#### DATASET EXCERPT ####

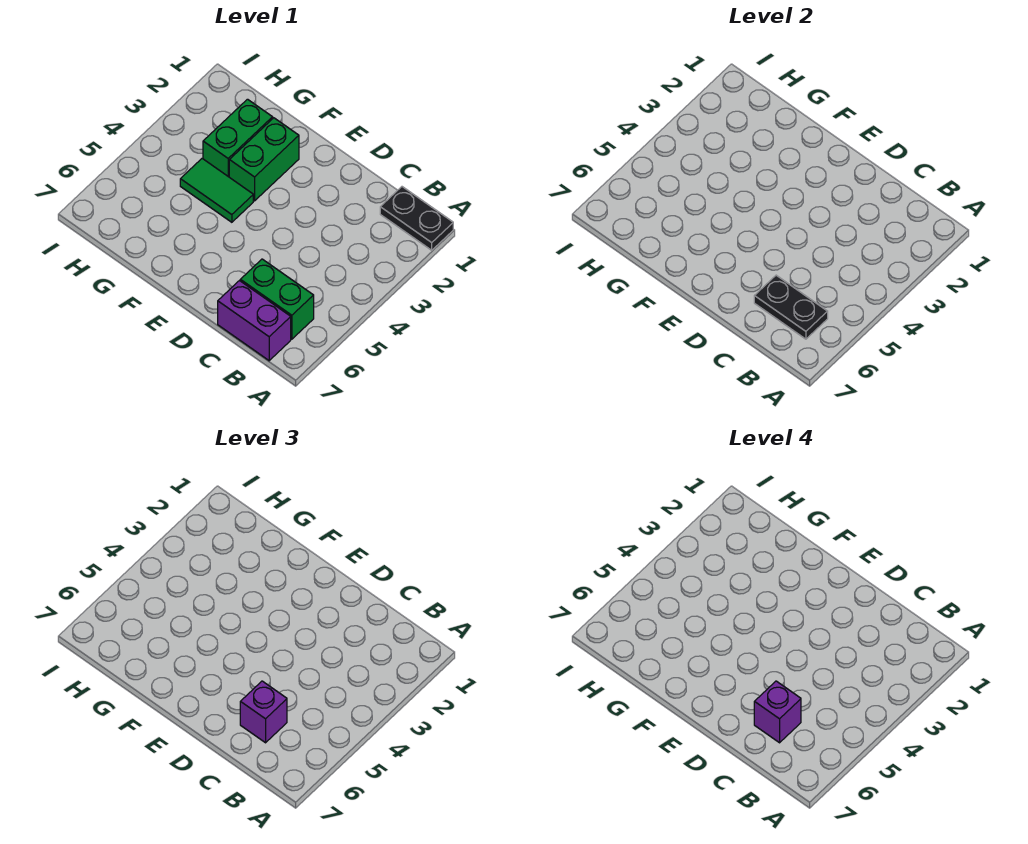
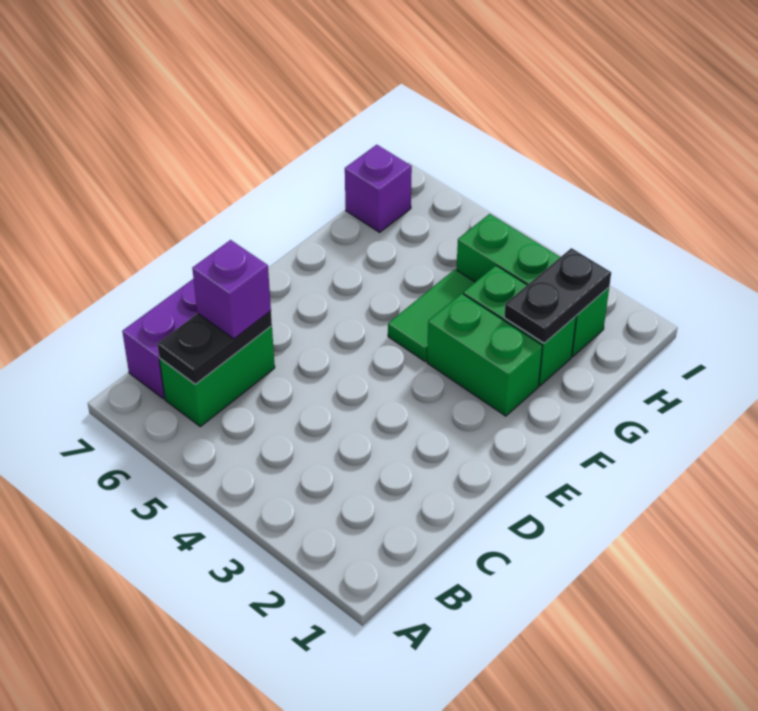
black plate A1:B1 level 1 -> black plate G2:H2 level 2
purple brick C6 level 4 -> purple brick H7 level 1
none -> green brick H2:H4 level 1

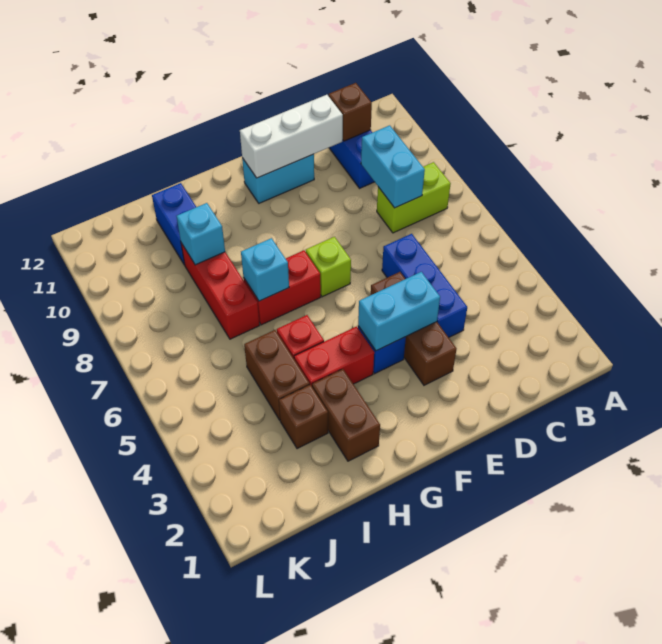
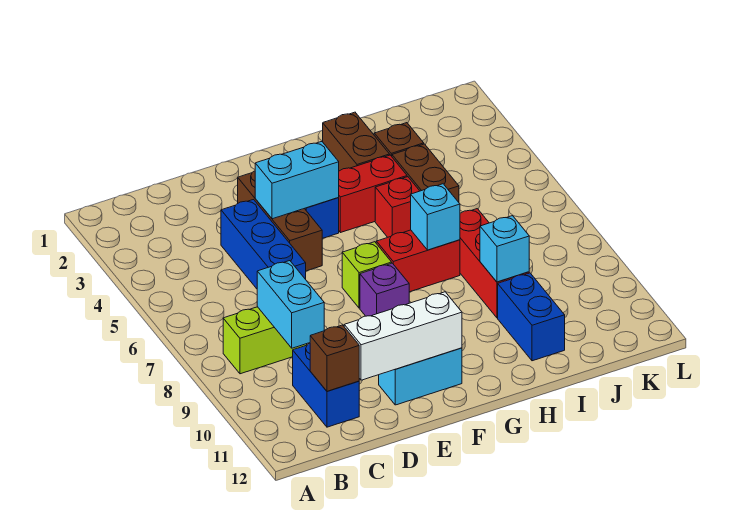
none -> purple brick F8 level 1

####

#### HOW TO COMPLETE THIS TASK:
Only the pictures should be left out; the rest of the material above must be repeated exactly.

#### RESPONSE TO THIS EXERCISE:
black plate A1:B1 level 1 -> black plate G2:H2 level 2
purple brick C6 level 4 -> purple brick H7 level 1
none -> green brick H2:H4 level 1

none -> purple brick F8 level 1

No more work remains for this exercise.